[Dataset items]

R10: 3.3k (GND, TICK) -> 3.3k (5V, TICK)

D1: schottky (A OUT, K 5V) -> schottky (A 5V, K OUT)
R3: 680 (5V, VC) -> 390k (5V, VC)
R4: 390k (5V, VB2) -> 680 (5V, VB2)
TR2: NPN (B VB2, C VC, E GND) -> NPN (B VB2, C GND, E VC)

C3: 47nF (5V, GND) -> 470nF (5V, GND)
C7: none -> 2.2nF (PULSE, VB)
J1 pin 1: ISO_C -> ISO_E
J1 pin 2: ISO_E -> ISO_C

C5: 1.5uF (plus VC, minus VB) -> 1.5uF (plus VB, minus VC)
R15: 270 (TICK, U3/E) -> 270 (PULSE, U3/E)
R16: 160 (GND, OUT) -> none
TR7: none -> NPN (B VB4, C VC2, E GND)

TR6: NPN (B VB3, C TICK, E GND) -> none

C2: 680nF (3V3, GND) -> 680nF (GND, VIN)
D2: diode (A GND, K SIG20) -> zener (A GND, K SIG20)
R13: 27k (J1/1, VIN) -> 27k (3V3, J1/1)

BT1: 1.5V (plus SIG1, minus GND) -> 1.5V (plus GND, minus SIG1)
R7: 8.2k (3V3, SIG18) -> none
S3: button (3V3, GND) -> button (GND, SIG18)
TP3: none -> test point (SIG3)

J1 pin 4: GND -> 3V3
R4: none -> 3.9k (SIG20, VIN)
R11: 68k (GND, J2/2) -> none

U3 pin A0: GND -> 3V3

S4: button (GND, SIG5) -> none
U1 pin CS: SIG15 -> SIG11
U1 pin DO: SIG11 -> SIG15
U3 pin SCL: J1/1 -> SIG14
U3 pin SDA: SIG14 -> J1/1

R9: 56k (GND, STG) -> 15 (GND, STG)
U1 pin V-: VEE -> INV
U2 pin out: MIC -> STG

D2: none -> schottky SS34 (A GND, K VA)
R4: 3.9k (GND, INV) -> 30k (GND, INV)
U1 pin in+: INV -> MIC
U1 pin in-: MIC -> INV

→ Work to complete
Keeping each line exactly as it is, retype all of the data.

→ Your solution
R10: 3.3k (GND, TICK) -> 3.3k (5V, TICK)

D1: schottky (A OUT, K 5V) -> schottky (A 5V, K OUT)
R3: 680 (5V, VC) -> 390k (5V, VC)
R4: 390k (5V, VB2) -> 680 (5V, VB2)
TR2: NPN (B VB2, C VC, E GND) -> NPN (B VB2, C GND, E VC)

C3: 47nF (5V, GND) -> 470nF (5V, GND)
C7: none -> 2.2nF (PULSE, VB)
J1 pin 1: ISO_C -> ISO_E
J1 pin 2: ISO_E -> ISO_C

C5: 1.5uF (plus VC, minus VB) -> 1.5uF (plus VB, minus VC)
R15: 270 (TICK, U3/E) -> 270 (PULSE, U3/E)
R16: 160 (GND, OUT) -> none
TR7: none -> NPN (B VB4, C VC2, E GND)

TR6: NPN (B VB3, C TICK, E GND) -> none

C2: 680nF (3V3, GND) -> 680nF (GND, VIN)
D2: diode (A GND, K SIG20) -> zener (A GND, K SIG20)
R13: 27k (J1/1, VIN) -> 27k (3V3, J1/1)

BT1: 1.5V (plus SIG1, minus GND) -> 1.5V (plus GND, minus SIG1)
R7: 8.2k (3V3, SIG18) -> none
S3: button (3V3, GND) -> button (GND, SIG18)
TP3: none -> test point (SIG3)

J1 pin 4: GND -> 3V3
R4: none -> 3.9k (SIG20, VIN)
R11: 68k (GND, J2/2) -> none

U3 pin A0: GND -> 3V3

S4: button (GND, SIG5) -> none
U1 pin CS: SIG15 -> SIG11
U1 pin DO: SIG11 -> SIG15
U3 pin SCL: J1/1 -> SIG14
U3 pin SDA: SIG14 -> J1/1

R9: 56k (GND, STG) -> 15 (GND, STG)
U1 pin V-: VEE -> INV
U2 pin out: MIC -> STG

D2: none -> schottky SS34 (A GND, K VA)
R4: 3.9k (GND, INV) -> 30k (GND, INV)
U1 pin in+: INV -> MIC
U1 pin in-: MIC -> INV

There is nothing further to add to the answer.